▸ **Task details**
In the records below, the line with "muruke (orange) (no. 1 from left)" and every line after it must be written out exactly; no pictures belong in the result.

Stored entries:

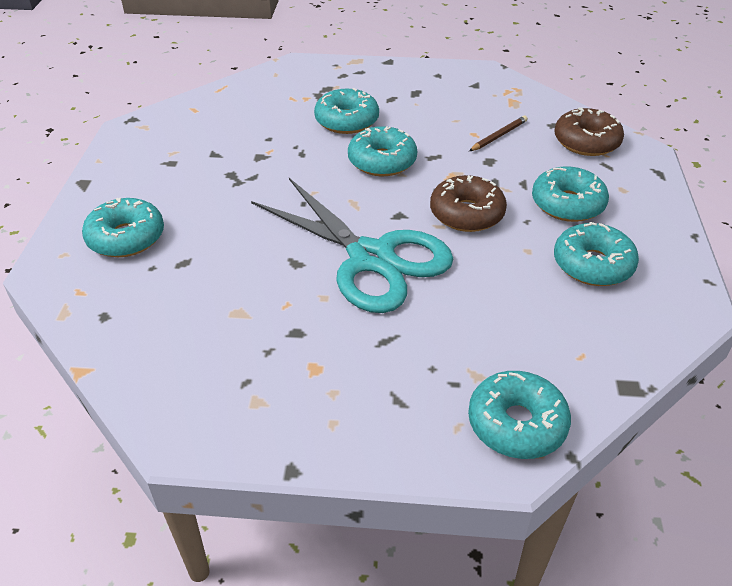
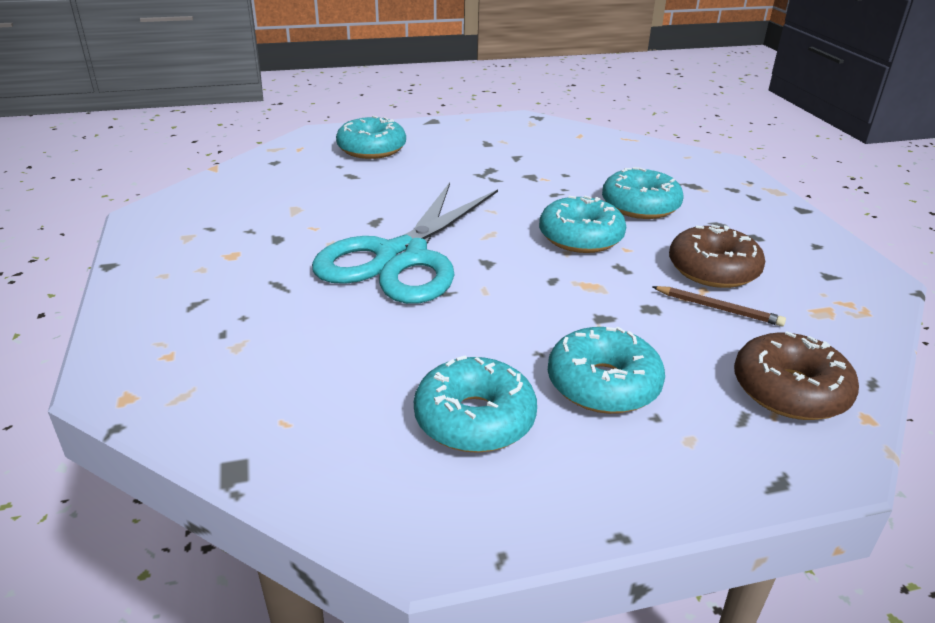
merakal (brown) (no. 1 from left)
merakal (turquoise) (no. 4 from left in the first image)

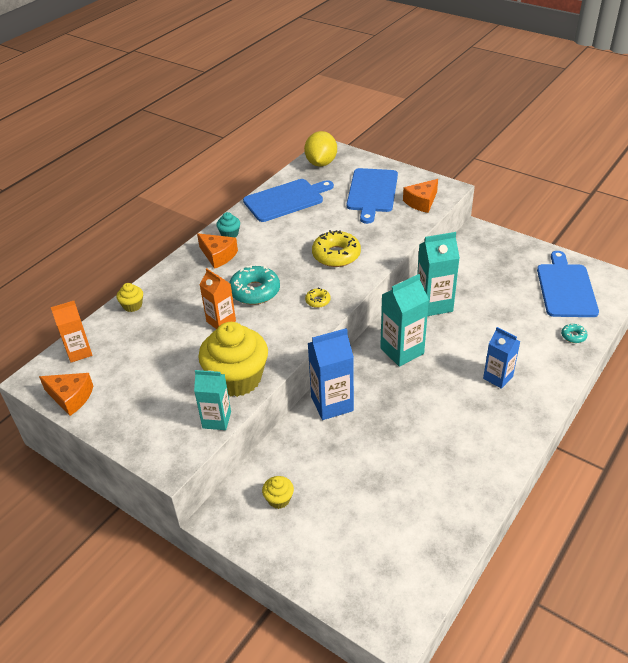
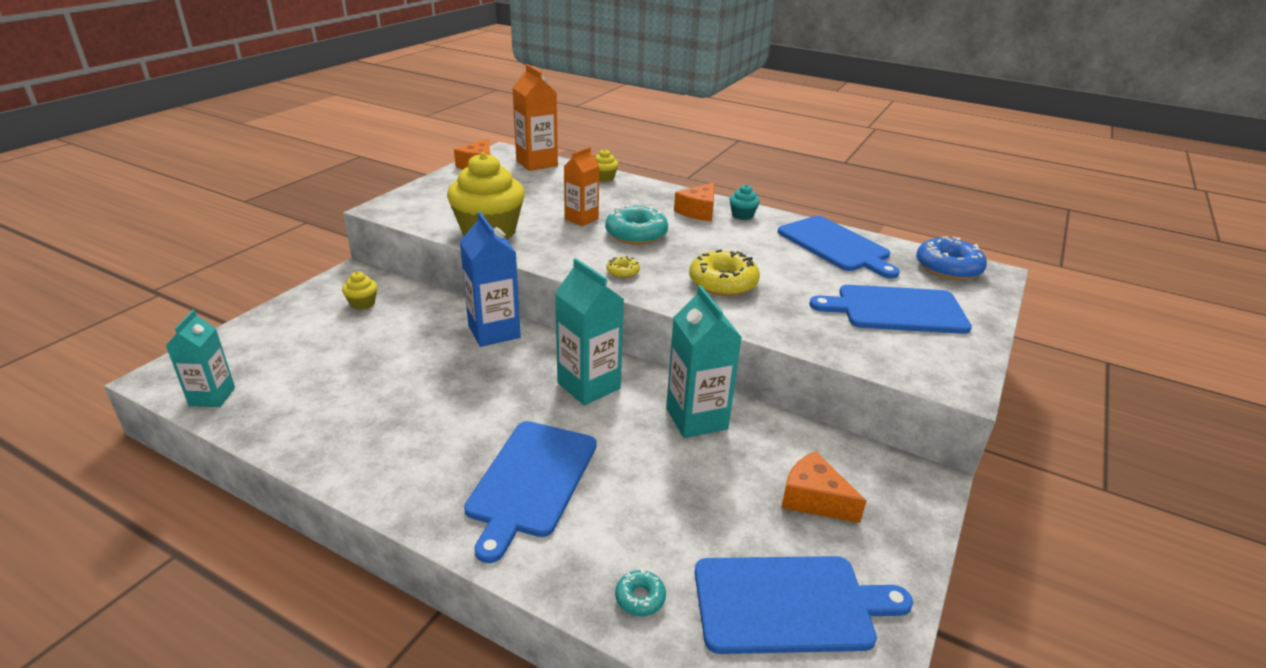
merakal (blue)
tepokel (orange) (no. 3 from left)
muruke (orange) (no. 1 from left)
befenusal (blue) (no. 1 from left)
muruke (turquoise) (no. 1 from left)

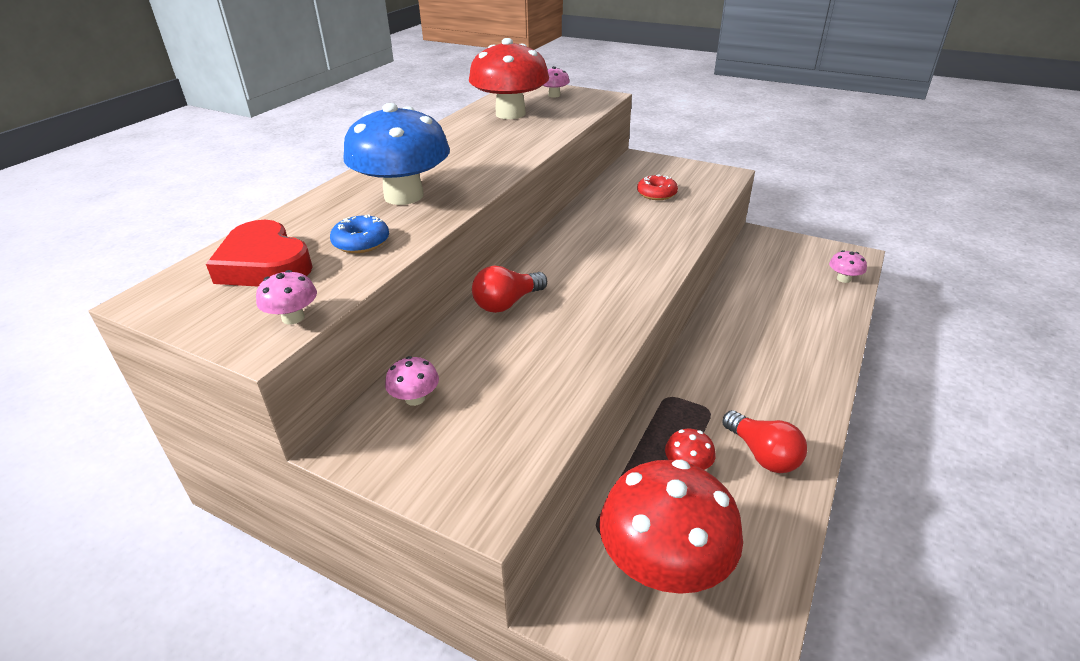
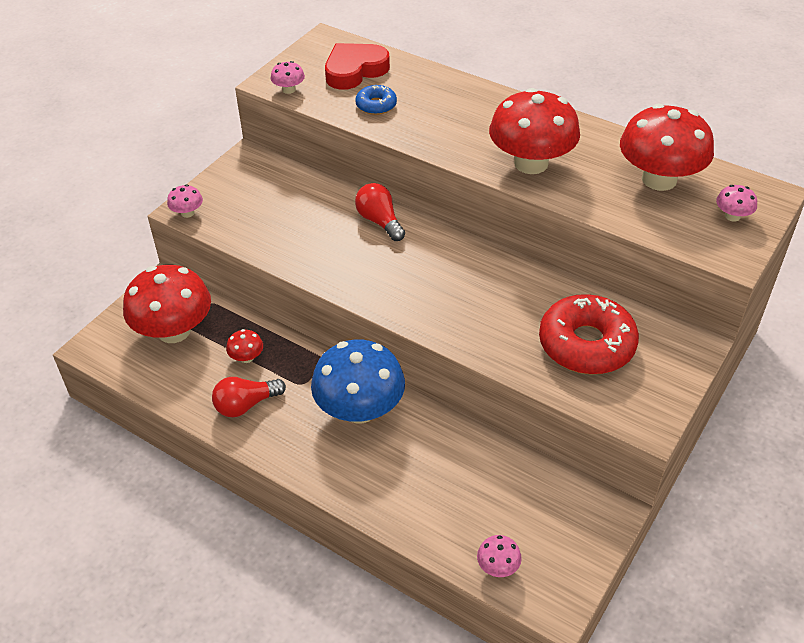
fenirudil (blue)
merakal (red)
fenirudil (pink) (no. 1 from left)
fenirudil (red) (no. 3 from left)

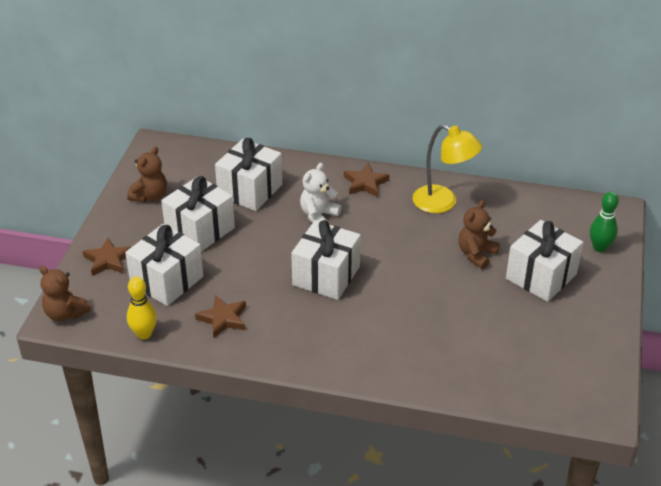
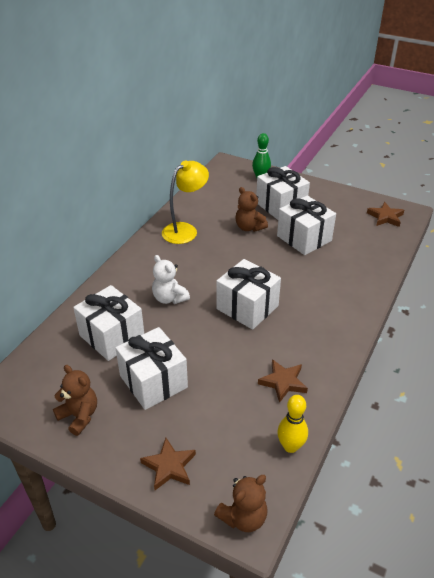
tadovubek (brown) (no. 3 from left)
kodefofan (white) (no. 5 from left)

▸ **Answer box**
muruke (orange) (no. 1 from left)
befenusal (blue) (no. 1 from left)
muruke (turquoise) (no. 1 from left)

fenirudil (blue)
merakal (red)
fenirudil (pink) (no. 1 from left)
fenirudil (red) (no. 3 from left)

tadovubek (brown) (no. 3 from left)
kodefofan (white) (no. 5 from left)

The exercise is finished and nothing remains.